Assignment
Below are the records; give again exactly the line with "(653, 199) = (149, 164): pink", the line with "(416, 459) = (532, 100): grey", and each line that lies between them, and nothing besides.
Provided entries: Begin
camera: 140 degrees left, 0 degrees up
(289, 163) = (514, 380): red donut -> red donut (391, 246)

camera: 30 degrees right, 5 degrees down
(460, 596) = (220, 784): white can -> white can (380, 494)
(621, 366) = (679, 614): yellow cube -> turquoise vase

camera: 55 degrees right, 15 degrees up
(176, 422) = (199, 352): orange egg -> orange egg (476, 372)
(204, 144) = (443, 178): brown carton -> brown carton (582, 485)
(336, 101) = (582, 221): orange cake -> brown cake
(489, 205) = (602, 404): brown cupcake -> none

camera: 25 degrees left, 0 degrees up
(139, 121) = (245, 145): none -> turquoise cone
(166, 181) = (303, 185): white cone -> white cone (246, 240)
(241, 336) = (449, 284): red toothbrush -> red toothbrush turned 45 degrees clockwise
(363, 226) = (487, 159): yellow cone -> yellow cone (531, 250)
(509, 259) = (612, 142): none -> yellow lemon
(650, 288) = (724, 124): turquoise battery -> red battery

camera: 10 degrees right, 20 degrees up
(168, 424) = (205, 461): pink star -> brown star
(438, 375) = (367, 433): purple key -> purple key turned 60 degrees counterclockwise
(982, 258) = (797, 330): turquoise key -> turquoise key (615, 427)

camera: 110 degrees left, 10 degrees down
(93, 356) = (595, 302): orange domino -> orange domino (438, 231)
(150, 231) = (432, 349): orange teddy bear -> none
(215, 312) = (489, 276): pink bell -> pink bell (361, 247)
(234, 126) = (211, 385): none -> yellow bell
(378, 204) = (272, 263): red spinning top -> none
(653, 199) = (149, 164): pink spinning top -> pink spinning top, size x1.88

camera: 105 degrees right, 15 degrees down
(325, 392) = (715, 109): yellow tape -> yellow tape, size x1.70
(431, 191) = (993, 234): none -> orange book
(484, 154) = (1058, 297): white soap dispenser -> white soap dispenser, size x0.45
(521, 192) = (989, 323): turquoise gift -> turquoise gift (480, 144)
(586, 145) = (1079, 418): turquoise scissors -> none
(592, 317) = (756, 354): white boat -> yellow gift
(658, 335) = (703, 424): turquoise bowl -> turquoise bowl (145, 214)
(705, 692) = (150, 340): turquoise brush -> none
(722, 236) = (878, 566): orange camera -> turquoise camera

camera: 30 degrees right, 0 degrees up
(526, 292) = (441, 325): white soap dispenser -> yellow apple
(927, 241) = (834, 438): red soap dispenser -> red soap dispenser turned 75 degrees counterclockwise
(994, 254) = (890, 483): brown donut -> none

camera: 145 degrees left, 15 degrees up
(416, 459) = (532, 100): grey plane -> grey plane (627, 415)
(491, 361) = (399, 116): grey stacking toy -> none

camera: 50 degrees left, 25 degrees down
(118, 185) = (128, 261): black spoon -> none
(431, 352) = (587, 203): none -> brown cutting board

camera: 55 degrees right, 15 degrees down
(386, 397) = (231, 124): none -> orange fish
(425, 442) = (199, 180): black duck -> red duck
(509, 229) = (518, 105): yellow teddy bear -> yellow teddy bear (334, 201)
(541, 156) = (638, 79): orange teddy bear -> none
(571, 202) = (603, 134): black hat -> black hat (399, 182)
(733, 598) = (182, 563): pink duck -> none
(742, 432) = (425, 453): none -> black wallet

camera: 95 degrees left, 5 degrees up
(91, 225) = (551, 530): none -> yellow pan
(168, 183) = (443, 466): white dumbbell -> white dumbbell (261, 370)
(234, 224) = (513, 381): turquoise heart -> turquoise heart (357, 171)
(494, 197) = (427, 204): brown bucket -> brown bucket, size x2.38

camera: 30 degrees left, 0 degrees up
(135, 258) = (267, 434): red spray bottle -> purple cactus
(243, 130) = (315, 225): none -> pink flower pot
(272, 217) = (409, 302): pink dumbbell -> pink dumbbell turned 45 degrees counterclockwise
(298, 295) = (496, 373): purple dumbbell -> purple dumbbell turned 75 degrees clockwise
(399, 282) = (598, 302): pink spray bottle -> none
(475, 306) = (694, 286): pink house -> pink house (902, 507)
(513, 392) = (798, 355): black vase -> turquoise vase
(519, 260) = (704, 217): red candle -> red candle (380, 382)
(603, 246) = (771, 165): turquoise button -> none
Provided entries: End
Exercise solution
(653, 199) = (149, 164): pink spinning top -> pink spinning top, size x1.88

camera: 105 degrees right, 15 degrees down
(325, 392) = (715, 109): yellow tape -> yellow tape, size x1.70
(431, 191) = (993, 234): none -> orange book
(484, 154) = (1058, 297): white soap dispenser -> white soap dispenser, size x0.45
(521, 192) = (989, 323): turquoise gift -> turquoise gift (480, 144)
(586, 145) = (1079, 418): turquoise scissors -> none
(592, 317) = (756, 354): white boat -> yellow gift
(658, 335) = (703, 424): turquoise bowl -> turquoise bowl (145, 214)
(705, 692) = (150, 340): turquoise brush -> none
(722, 236) = (878, 566): orange camera -> turquoise camera

camera: 30 degrees right, 0 degrees up
(526, 292) = (441, 325): white soap dispenser -> yellow apple
(927, 241) = (834, 438): red soap dispenser -> red soap dispenser turned 75 degrees counterclockwise
(994, 254) = (890, 483): brown donut -> none

camera: 145 degrees left, 15 degrees up
(416, 459) = (532, 100): grey plane -> grey plane (627, 415)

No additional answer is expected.